## What the exercise asks
Please copy each line below that contains the word "none".

## Record excerpts
════════════════

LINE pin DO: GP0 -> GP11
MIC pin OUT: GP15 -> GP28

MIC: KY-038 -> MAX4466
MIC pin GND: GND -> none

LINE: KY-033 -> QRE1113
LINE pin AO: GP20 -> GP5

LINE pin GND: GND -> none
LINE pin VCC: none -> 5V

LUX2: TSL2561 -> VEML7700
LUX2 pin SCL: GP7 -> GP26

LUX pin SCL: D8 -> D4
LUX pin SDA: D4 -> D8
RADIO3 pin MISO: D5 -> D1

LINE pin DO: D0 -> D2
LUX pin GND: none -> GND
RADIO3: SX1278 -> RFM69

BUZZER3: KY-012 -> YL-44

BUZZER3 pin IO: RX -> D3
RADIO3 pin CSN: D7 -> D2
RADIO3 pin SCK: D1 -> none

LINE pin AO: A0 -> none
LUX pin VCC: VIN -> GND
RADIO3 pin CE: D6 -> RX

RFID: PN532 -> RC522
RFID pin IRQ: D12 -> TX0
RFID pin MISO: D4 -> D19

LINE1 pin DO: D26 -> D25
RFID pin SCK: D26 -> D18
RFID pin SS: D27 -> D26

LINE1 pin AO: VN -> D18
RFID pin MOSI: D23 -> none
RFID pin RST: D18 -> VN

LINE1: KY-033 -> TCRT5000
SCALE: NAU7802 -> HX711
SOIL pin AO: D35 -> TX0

════════════════

## Exercise solution
MIC pin GND: GND -> none
LINE pin GND: GND -> none
LINE pin VCC: none -> 5V
LUX pin GND: none -> GND
RADIO3 pin SCK: D1 -> none
LINE pin AO: A0 -> none
RFID pin MOSI: D23 -> none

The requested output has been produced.